* [Task to carry out] Line for line, return the data exactly, omitting all pictures.

* [Data to process]

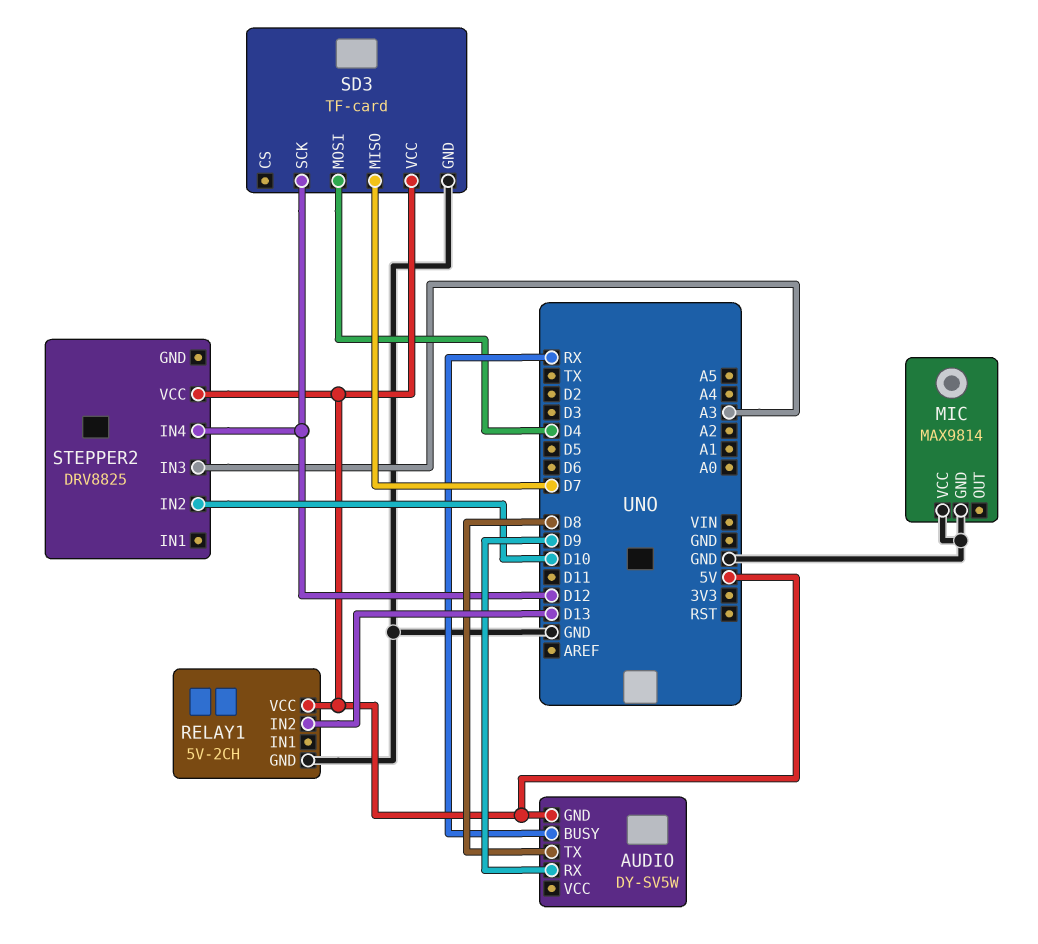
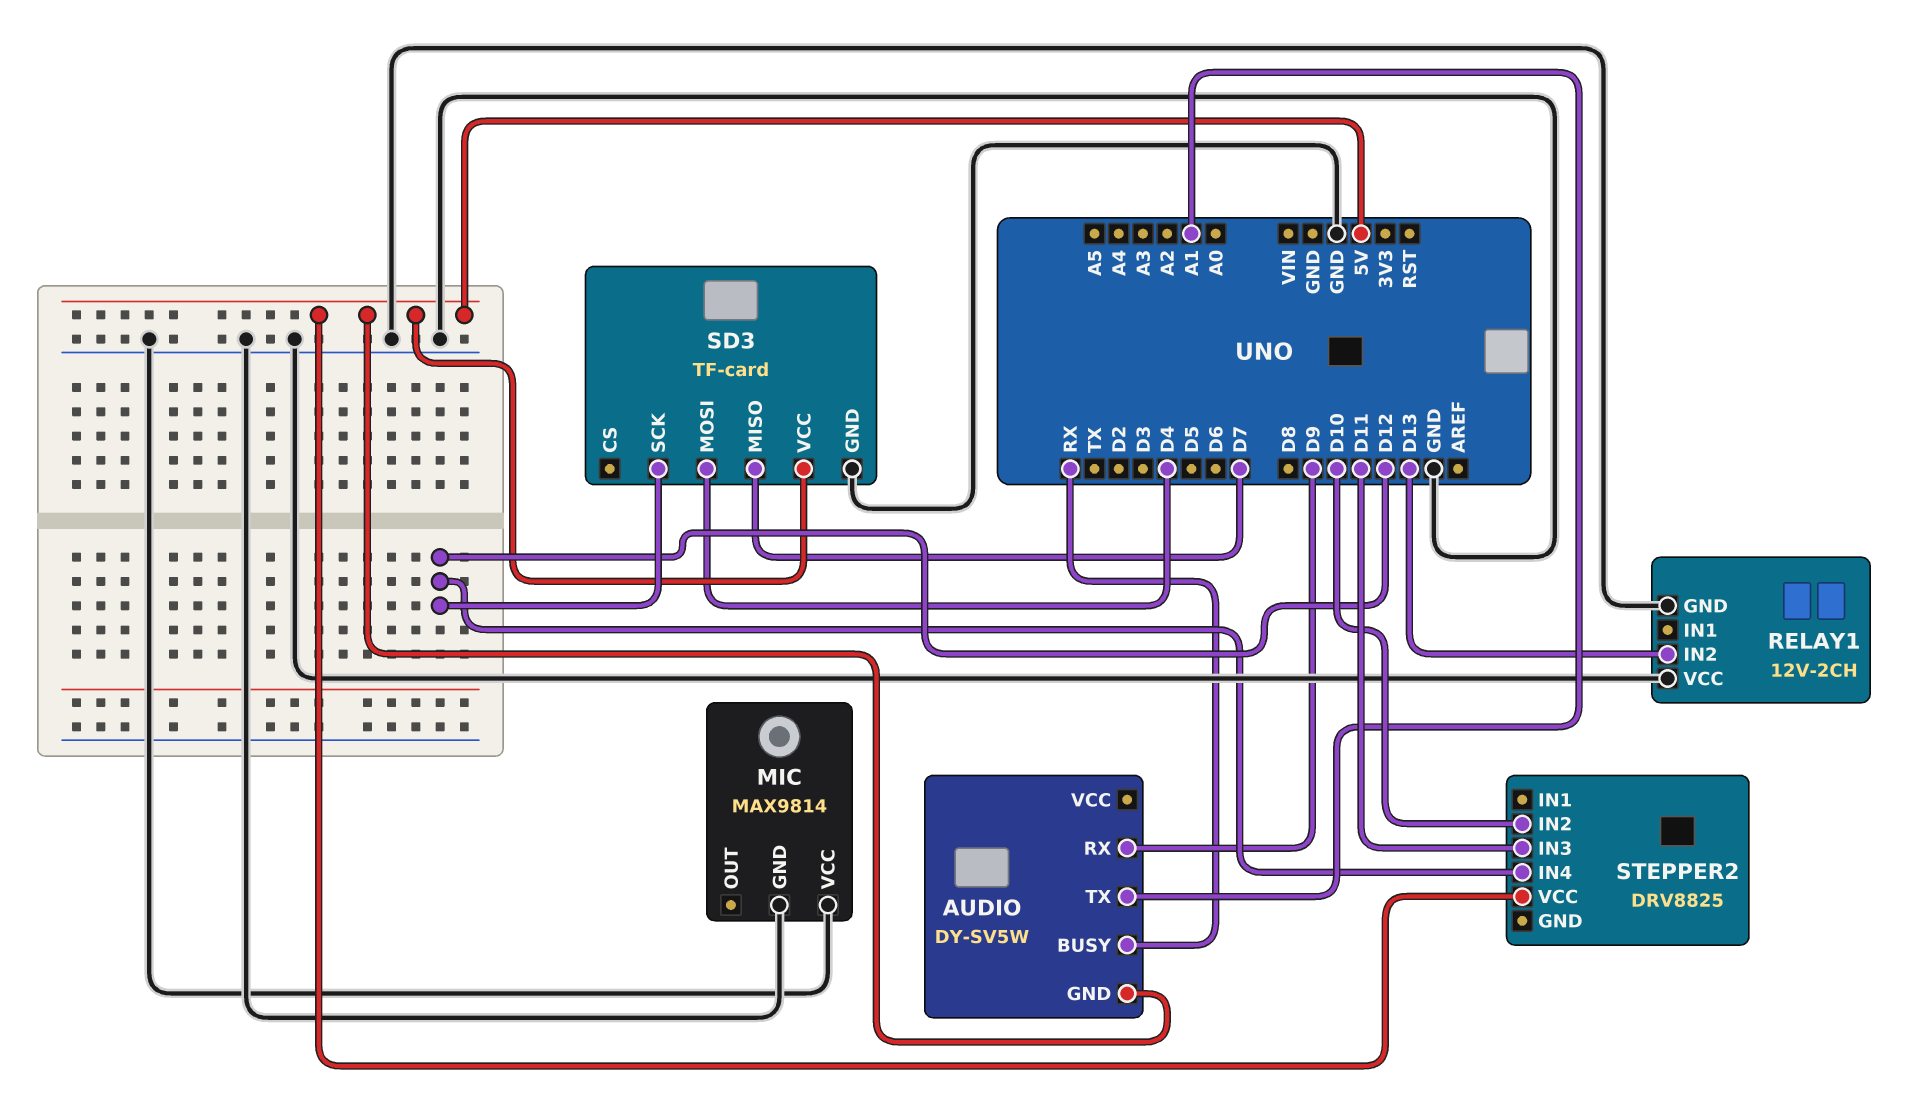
AUDIO pin TX: D8 -> A1
RELAY1: 5V-2CH -> 12V-2CH
RELAY1 pin VCC: 5V -> GND
STEPPER2 pin IN3: A3 -> D11

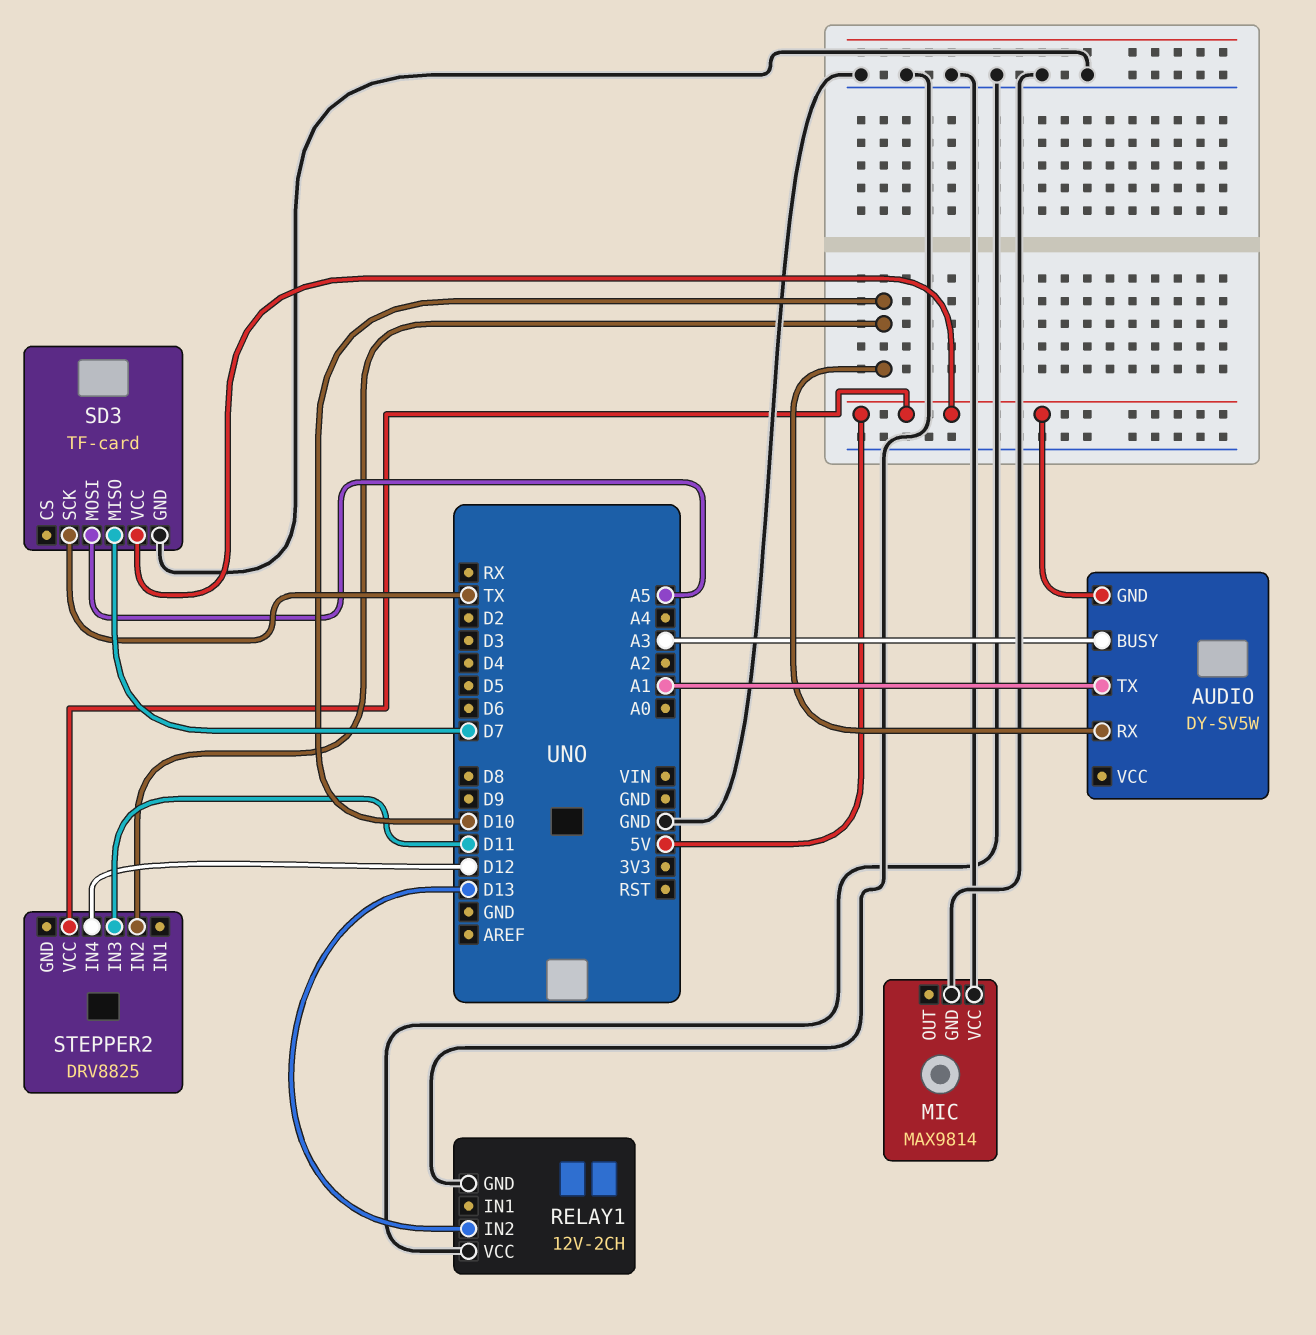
AUDIO pin BUSY: RX -> A3
AUDIO pin RX: D9 -> D10
SD3 pin MOSI: D4 -> A5
SD3 pin SCK: D12 -> TX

* [Answer space]
AUDIO pin TX: D8 -> A1
RELAY1: 5V-2CH -> 12V-2CH
RELAY1 pin VCC: 5V -> GND
STEPPER2 pin IN3: A3 -> D11

AUDIO pin BUSY: RX -> A3
AUDIO pin RX: D9 -> D10
SD3 pin MOSI: D4 -> A5
SD3 pin SCK: D12 -> TX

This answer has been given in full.